◆ **TRY IT**
Please reproduce, exactly and with nothing else, every line from the one containing "DRIVER pin ENA: 4 -> A1" through the last line of the records below.

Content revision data
──────────────────────────────
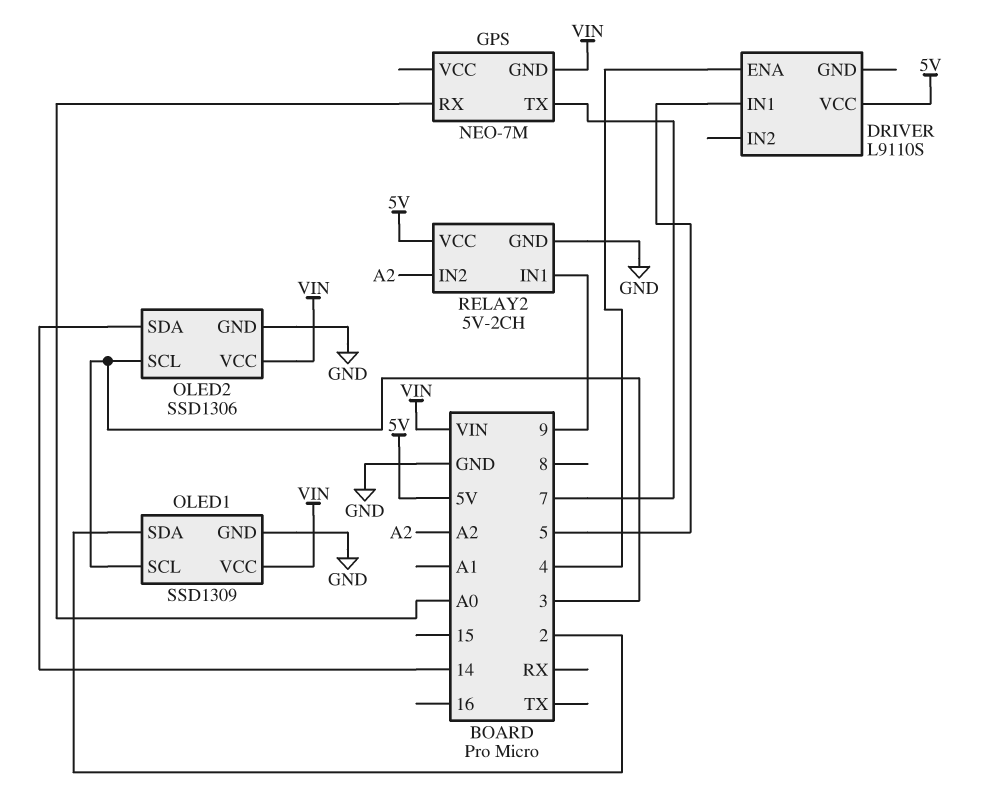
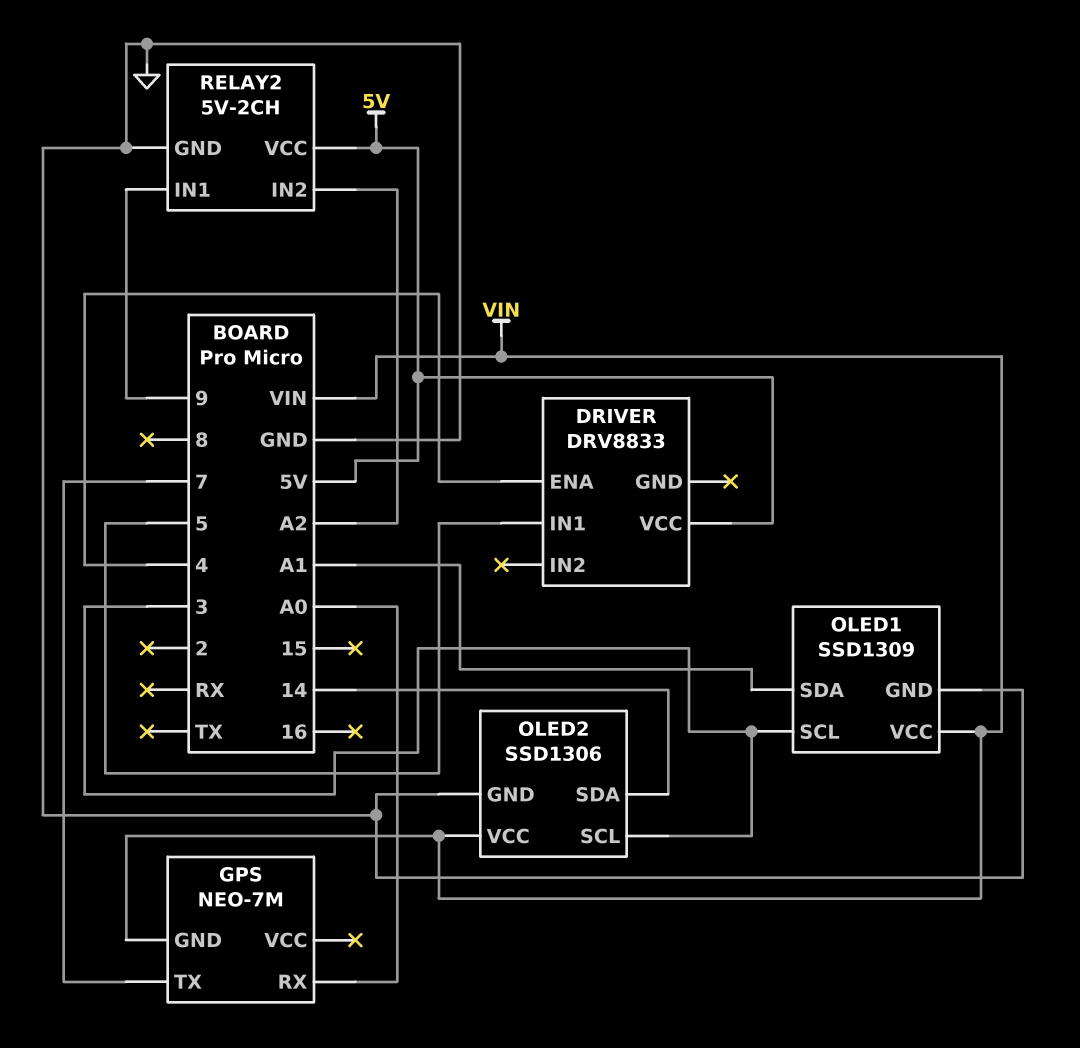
DRIVER: L9110S -> DRV8833
OLED1 pin SDA: 2 -> A1

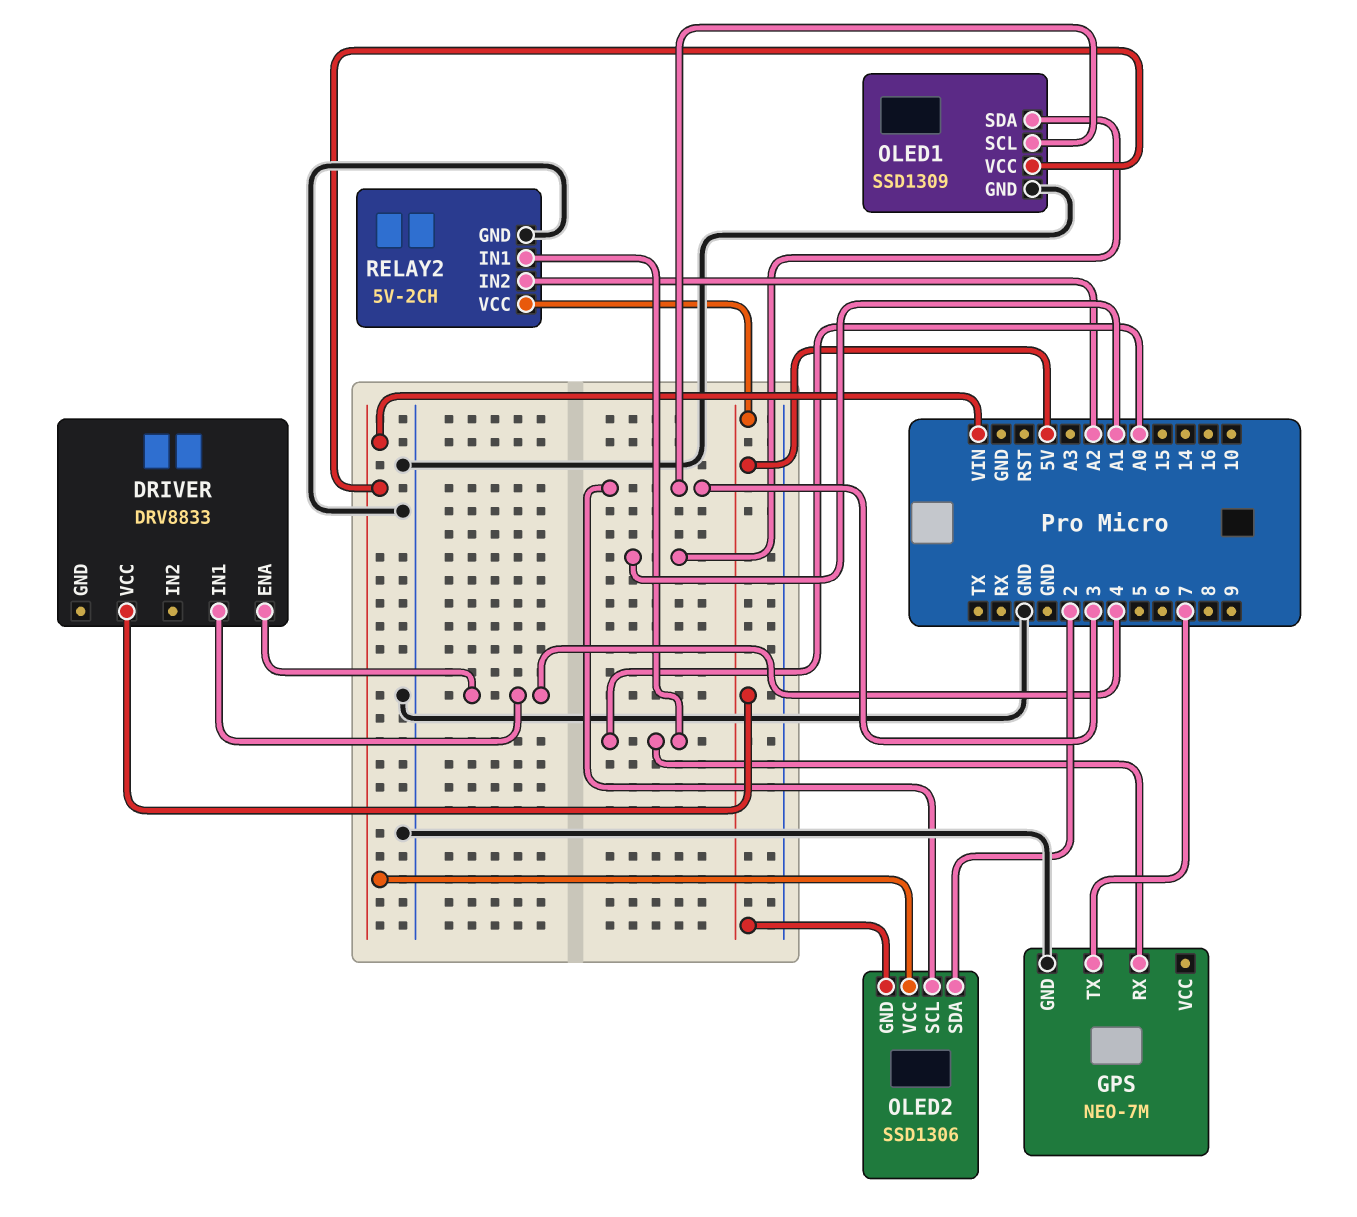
DRIVER pin IN1: 5 -> 4
GPS pin GND: VIN -> GND
OLED2 pin GND: GND -> 5V
OLED2 pin SDA: 14 -> 2
RELAY2 pin IN1: 9 -> A0

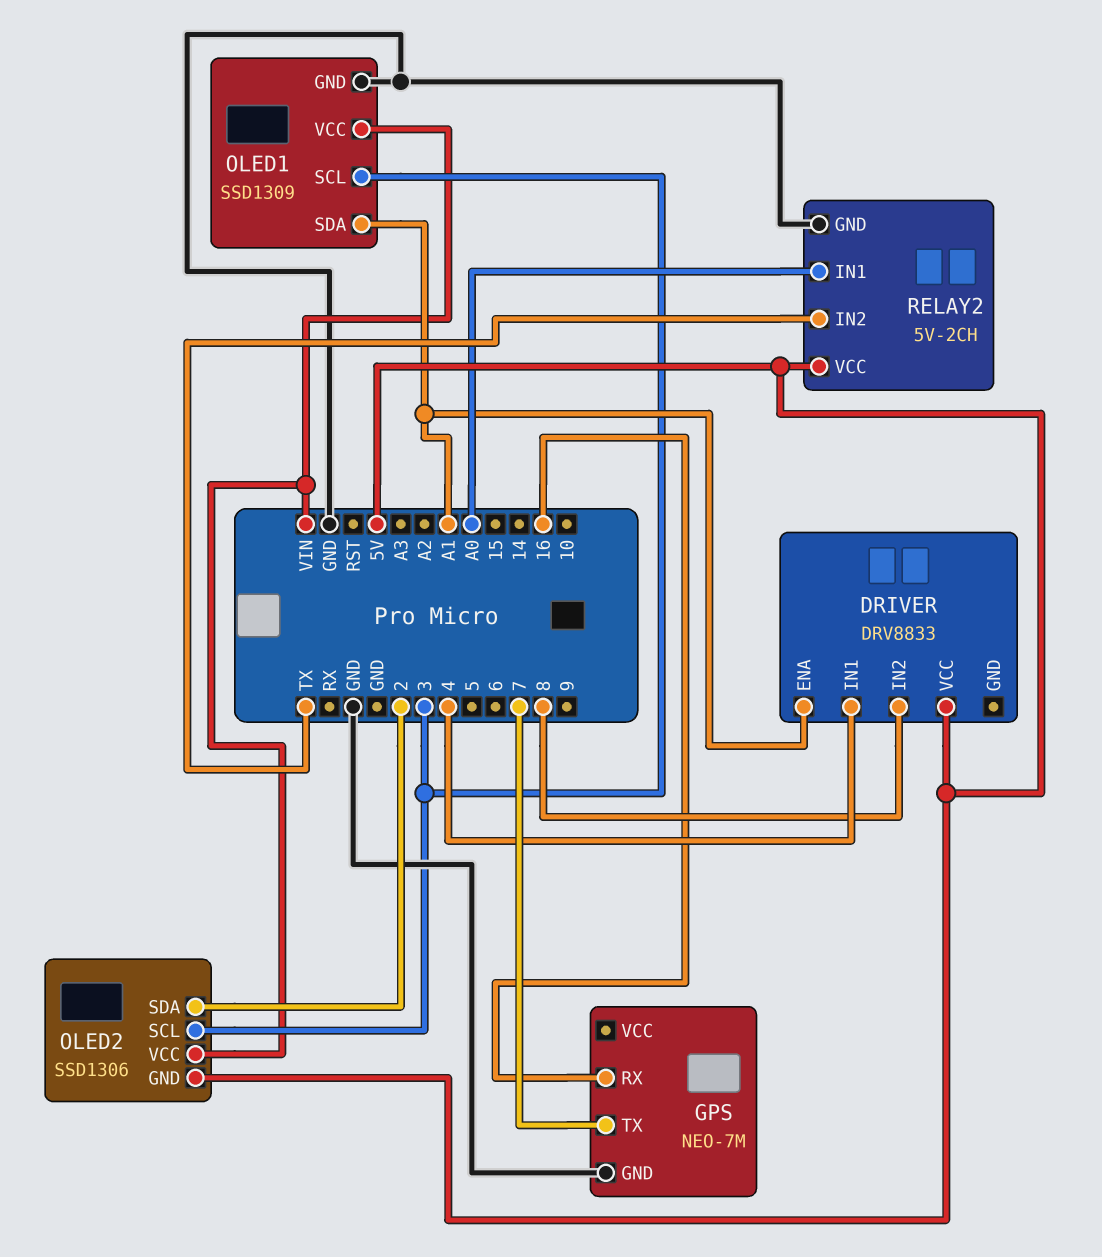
DRIVER pin ENA: 4 -> A1
DRIVER pin IN2: none -> 8
GPS pin RX: A0 -> 16
RELAY2 pin IN2: A2 -> TX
──────────────────────────────
◆ **EXERCISE RESPONSE**
DRIVER pin ENA: 4 -> A1
DRIVER pin IN2: none -> 8
GPS pin RX: A0 -> 16
RELAY2 pin IN2: A2 -> TX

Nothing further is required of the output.